> _Goal of the exercise_: The expected output is an exact copy of the lines from the one containing "- move: JetBlackBell 494,546 to 336,318" to the final line below, minus any pictures.

> _Records provided_:
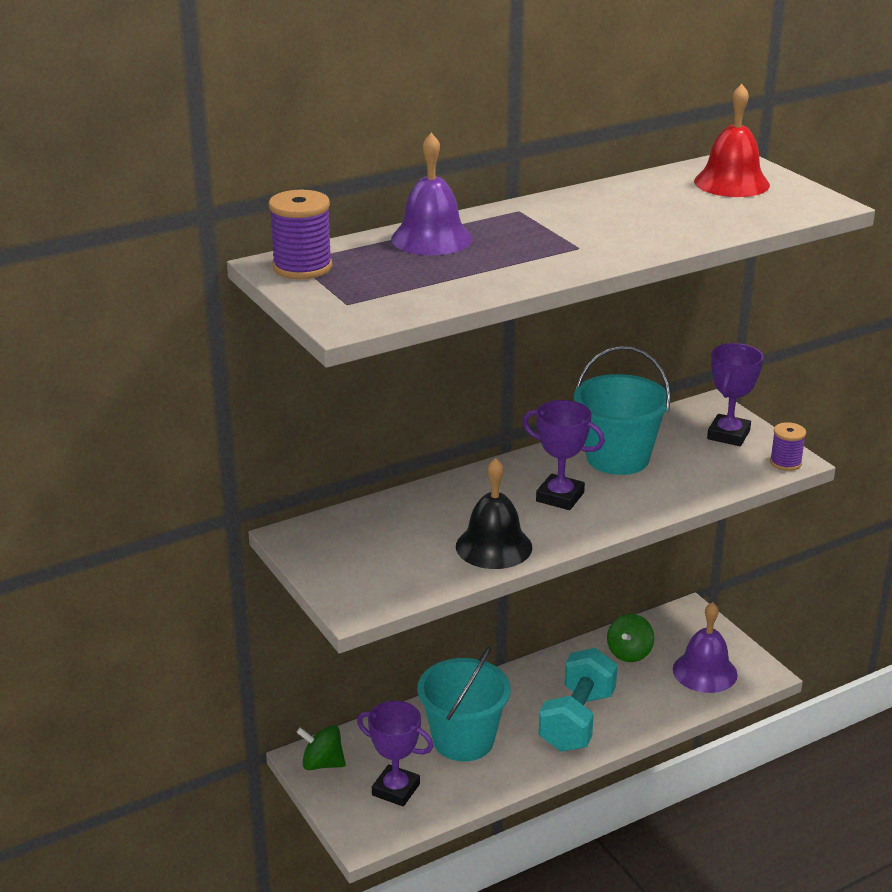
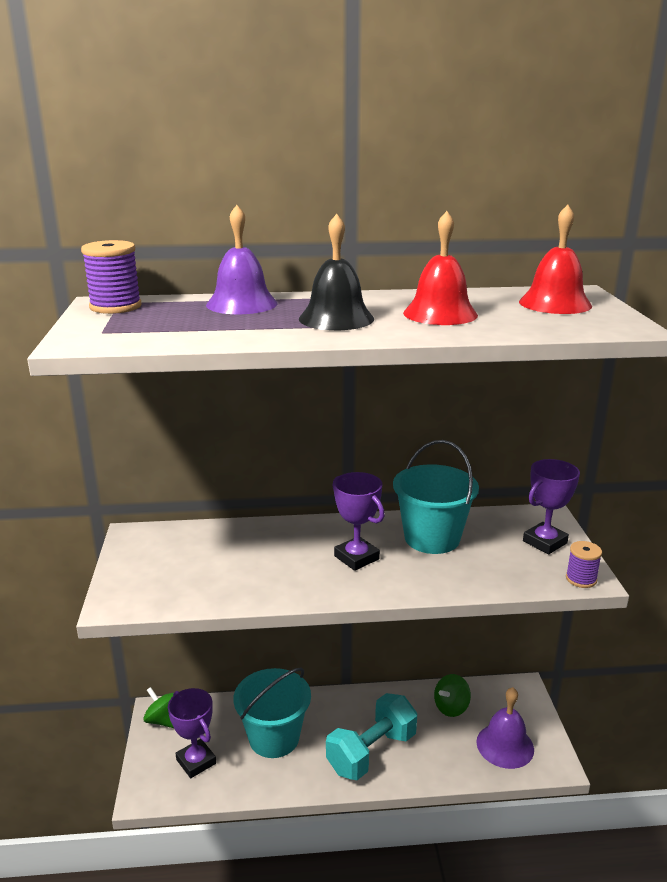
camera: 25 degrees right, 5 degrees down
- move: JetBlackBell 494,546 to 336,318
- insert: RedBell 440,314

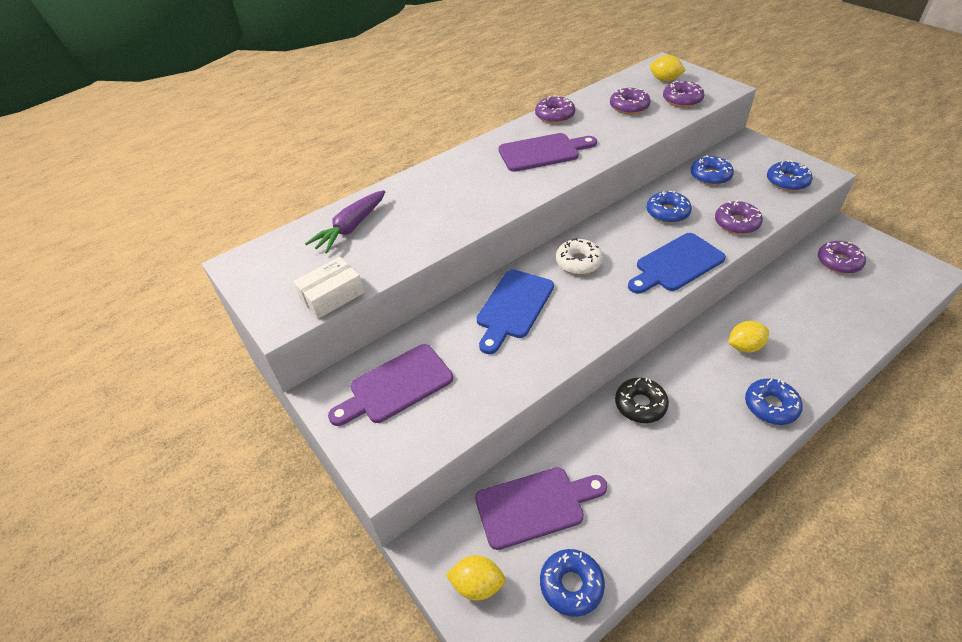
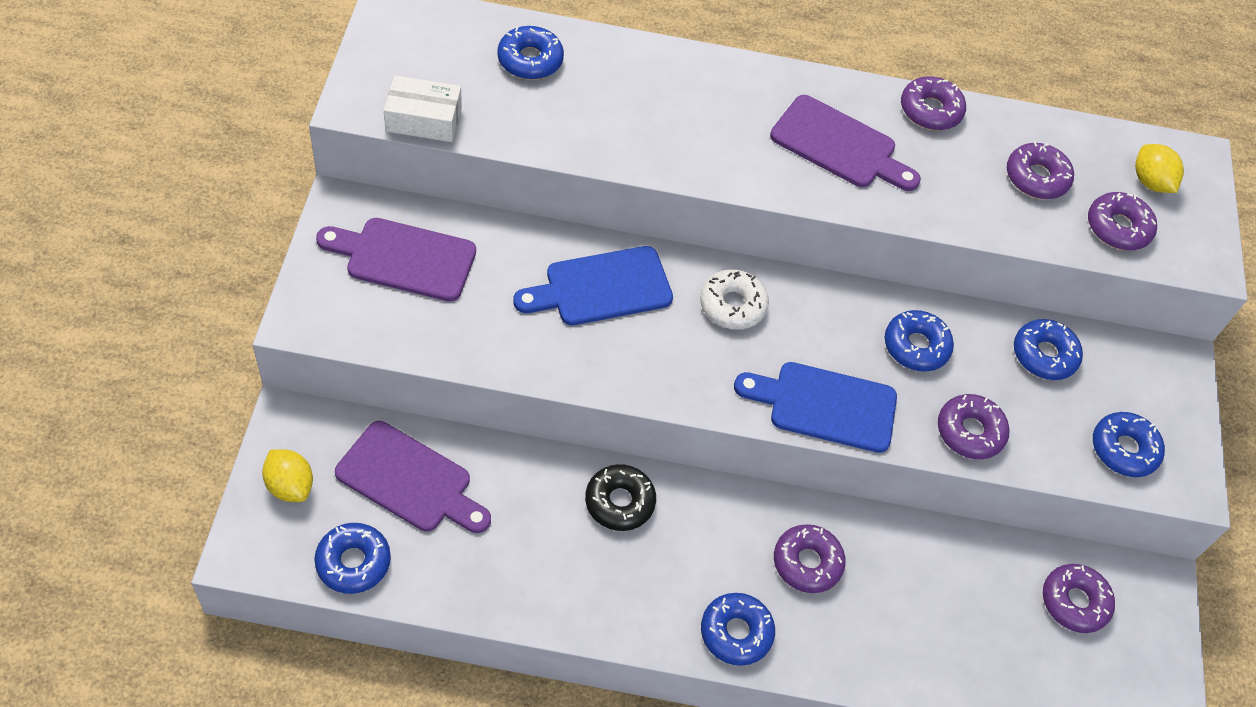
camera: 35 degrees right, 10 degrees up
- replace: PurpleRootVegetable 351,228 to BlueDonut 530,60
- replace: YellowCitrusFruit 744,346 to PurpleDonut 807,563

> _Answer space_:
- move: JetBlackBell 494,546 to 336,318
- insert: RedBell 440,314

camera: 35 degrees right, 10 degrees up
- replace: PurpleRootVegetable 351,228 to BlueDonut 530,60
- replace: YellowCitrusFruit 744,346 to PurpleDonut 807,563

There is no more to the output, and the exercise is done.